Beginning at whichever line contains "IC1: buffer CD4050", reproduce each line of the records below word for word, ending with the last, and add nothing.

***** SOURCE INFORMATION *****

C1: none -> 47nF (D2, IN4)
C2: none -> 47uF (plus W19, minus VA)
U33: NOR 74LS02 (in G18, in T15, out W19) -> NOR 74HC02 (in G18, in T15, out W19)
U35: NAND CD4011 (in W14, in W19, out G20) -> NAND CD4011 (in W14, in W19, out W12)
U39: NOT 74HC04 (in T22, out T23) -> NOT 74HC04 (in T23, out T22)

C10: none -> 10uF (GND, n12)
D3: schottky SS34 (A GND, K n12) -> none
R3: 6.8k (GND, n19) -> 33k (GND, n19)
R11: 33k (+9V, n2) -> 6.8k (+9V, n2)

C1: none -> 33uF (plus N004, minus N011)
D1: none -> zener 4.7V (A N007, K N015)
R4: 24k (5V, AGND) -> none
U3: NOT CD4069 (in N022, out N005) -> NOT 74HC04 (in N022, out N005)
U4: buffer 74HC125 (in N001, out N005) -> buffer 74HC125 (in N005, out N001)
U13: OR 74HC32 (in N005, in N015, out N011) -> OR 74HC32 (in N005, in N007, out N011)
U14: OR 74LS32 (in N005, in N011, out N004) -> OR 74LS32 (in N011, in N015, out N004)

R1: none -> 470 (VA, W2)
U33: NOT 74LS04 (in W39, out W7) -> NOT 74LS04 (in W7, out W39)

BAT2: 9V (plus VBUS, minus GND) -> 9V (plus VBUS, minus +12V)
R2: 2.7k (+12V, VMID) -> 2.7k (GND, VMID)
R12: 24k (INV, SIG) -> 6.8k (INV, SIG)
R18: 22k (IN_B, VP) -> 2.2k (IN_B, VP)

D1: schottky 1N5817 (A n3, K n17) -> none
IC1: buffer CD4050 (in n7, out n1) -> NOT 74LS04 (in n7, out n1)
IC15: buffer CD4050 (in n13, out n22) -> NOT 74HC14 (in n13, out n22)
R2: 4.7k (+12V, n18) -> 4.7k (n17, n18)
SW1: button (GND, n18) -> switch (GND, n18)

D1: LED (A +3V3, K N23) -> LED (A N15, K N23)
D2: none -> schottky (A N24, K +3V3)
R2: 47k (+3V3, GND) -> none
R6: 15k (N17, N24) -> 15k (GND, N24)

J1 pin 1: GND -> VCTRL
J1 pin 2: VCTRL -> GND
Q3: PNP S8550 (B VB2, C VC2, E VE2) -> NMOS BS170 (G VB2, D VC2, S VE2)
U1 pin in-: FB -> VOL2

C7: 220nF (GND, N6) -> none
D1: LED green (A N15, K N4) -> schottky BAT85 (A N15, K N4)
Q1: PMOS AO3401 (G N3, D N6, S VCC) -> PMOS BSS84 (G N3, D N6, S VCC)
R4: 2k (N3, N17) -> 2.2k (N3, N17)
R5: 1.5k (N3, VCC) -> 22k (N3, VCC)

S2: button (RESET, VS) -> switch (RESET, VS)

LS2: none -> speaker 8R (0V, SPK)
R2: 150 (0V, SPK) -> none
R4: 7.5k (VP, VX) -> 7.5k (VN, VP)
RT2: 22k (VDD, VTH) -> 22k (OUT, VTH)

*****

SOLUTION FOR THIS TASK
IC1: buffer CD4050 (in n7, out n1) -> NOT 74LS04 (in n7, out n1)
IC15: buffer CD4050 (in n13, out n22) -> NOT 74HC14 (in n13, out n22)
R2: 4.7k (+12V, n18) -> 4.7k (n17, n18)
SW1: button (GND, n18) -> switch (GND, n18)

D1: LED (A +3V3, K N23) -> LED (A N15, K N23)
D2: none -> schottky (A N24, K +3V3)
R2: 47k (+3V3, GND) -> none
R6: 15k (N17, N24) -> 15k (GND, N24)

J1 pin 1: GND -> VCTRL
J1 pin 2: VCTRL -> GND
Q3: PNP S8550 (B VB2, C VC2, E VE2) -> NMOS BS170 (G VB2, D VC2, S VE2)
U1 pin in-: FB -> VOL2

C7: 220nF (GND, N6) -> none
D1: LED green (A N15, K N4) -> schottky BAT85 (A N15, K N4)
Q1: PMOS AO3401 (G N3, D N6, S VCC) -> PMOS BSS84 (G N3, D N6, S VCC)
R4: 2k (N3, N17) -> 2.2k (N3, N17)
R5: 1.5k (N3, VCC) -> 22k (N3, VCC)

S2: button (RESET, VS) -> switch (RESET, VS)

LS2: none -> speaker 8R (0V, SPK)
R2: 150 (0V, SPK) -> none
R4: 7.5k (VP, VX) -> 7.5k (VN, VP)
RT2: 22k (VDD, VTH) -> 22k (OUT, VTH)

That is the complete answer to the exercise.